EXERCISE AIM: The reply should reproduce every line of the data below word for word, minus any images.

(Stored items from a collection)
-- Opening Marker --
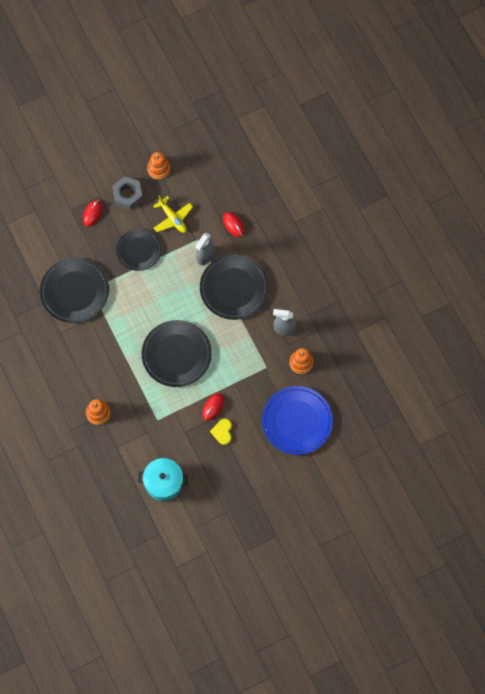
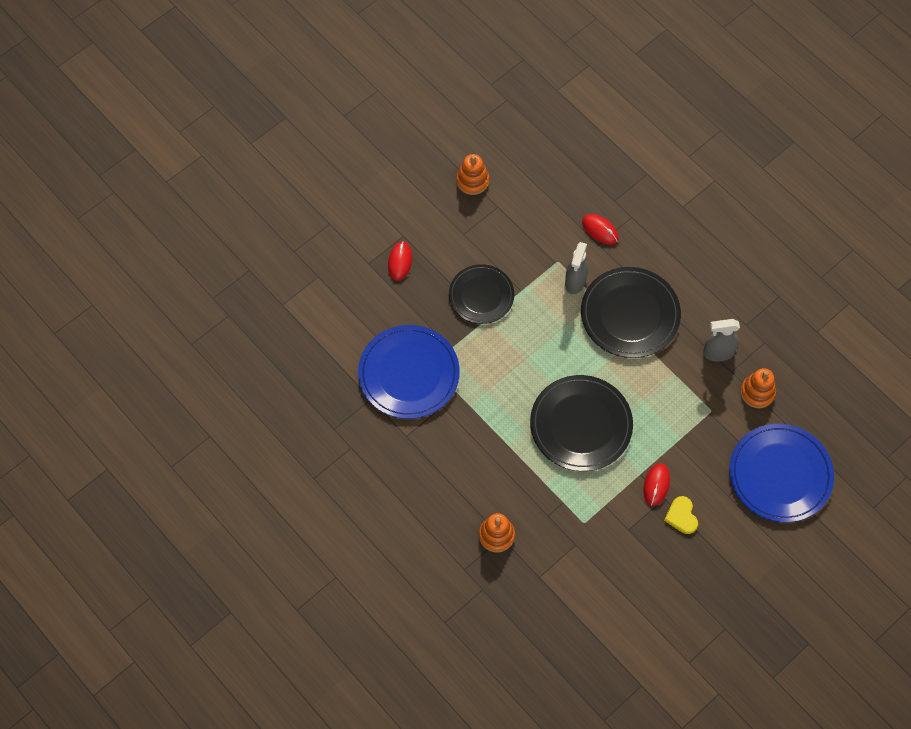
camera: 15 degrees left, 5 degrees down
(74, 291) = (409, 373): black plate -> blue plate
(127, 195) = (441, 226): grey nut -> none
(163, 482) = (622, 610): turquoise pot -> none
(173, 218) = (514, 241): yellow plane -> none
-- Closing Marker --
OUTPUT FOR THIS EXERCISE:
camera: 15 degrees left, 5 degrees down
(74, 291) = (409, 373): black plate -> blue plate
(127, 195) = (441, 226): grey nut -> none
(163, 482) = (622, 610): turquoise pot -> none
(173, 218) = (514, 241): yellow plane -> none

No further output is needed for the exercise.